Transcribe all of the data verbatim, please, and leave out its pictures.
[Opening DATASET EXTRACT section]
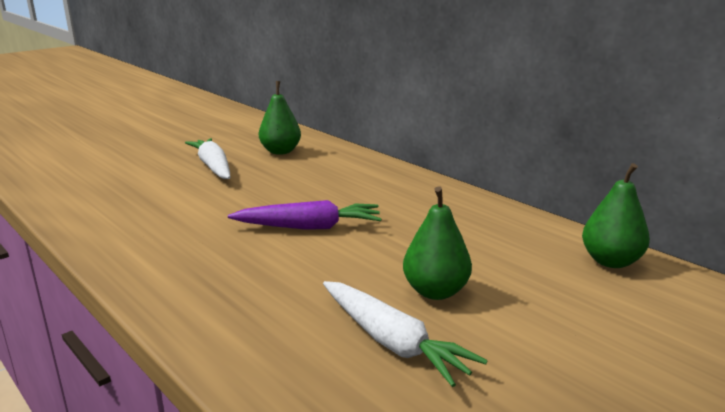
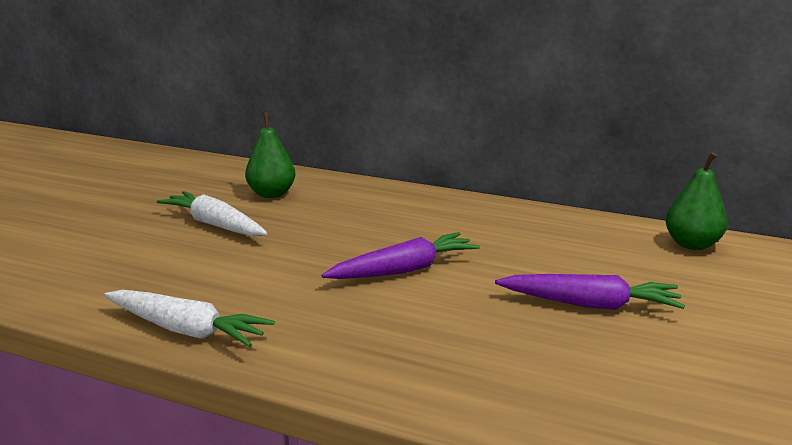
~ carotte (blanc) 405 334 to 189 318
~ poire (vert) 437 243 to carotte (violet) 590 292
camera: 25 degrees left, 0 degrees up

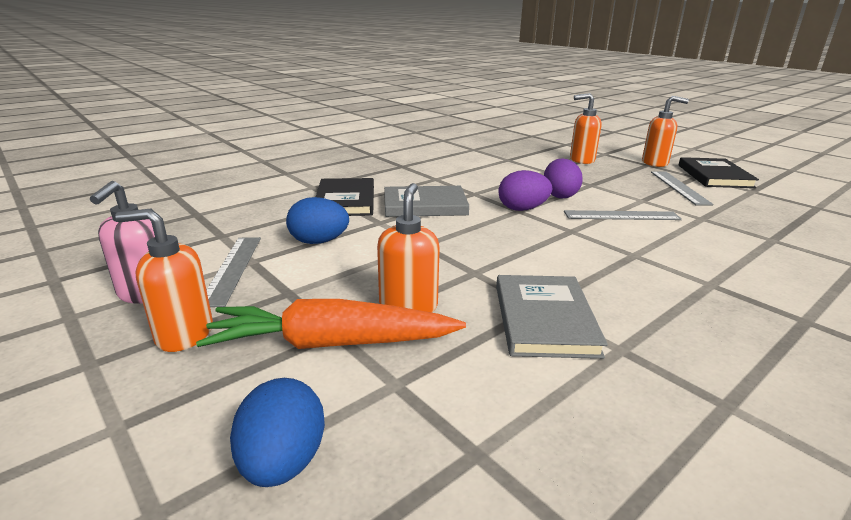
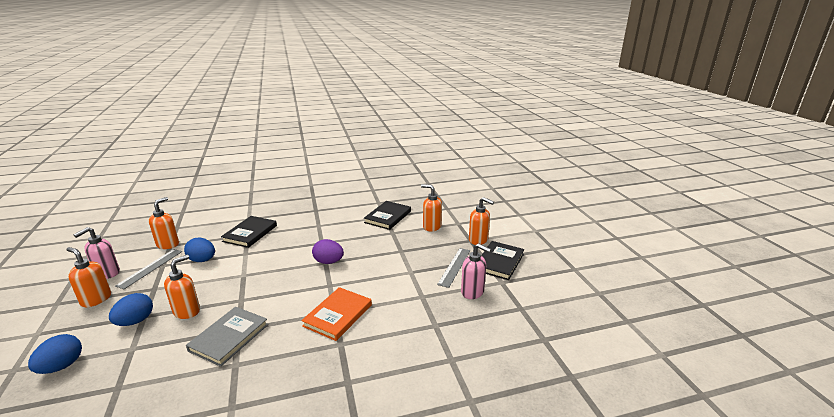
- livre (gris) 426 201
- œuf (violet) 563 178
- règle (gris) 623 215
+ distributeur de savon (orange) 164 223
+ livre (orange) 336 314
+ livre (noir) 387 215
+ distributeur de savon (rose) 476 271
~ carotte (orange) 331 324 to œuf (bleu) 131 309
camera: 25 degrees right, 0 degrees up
[Closing DATASET EXTRACT section]
◆ **RESULT FOR THIS TASK**:
~ carotte (blanc) 405 334 to 189 318
~ poire (vert) 437 243 to carotte (violet) 590 292
camera: 25 degrees left, 0 degrees up

- livre (gris) 426 201
- œuf (violet) 563 178
- règle (gris) 623 215
+ distributeur de savon (orange) 164 223
+ livre (orange) 336 314
+ livre (noir) 387 215
+ distributeur de savon (rose) 476 271
~ carotte (orange) 331 324 to œuf (bleu) 131 309
camera: 25 degrees right, 0 degrees up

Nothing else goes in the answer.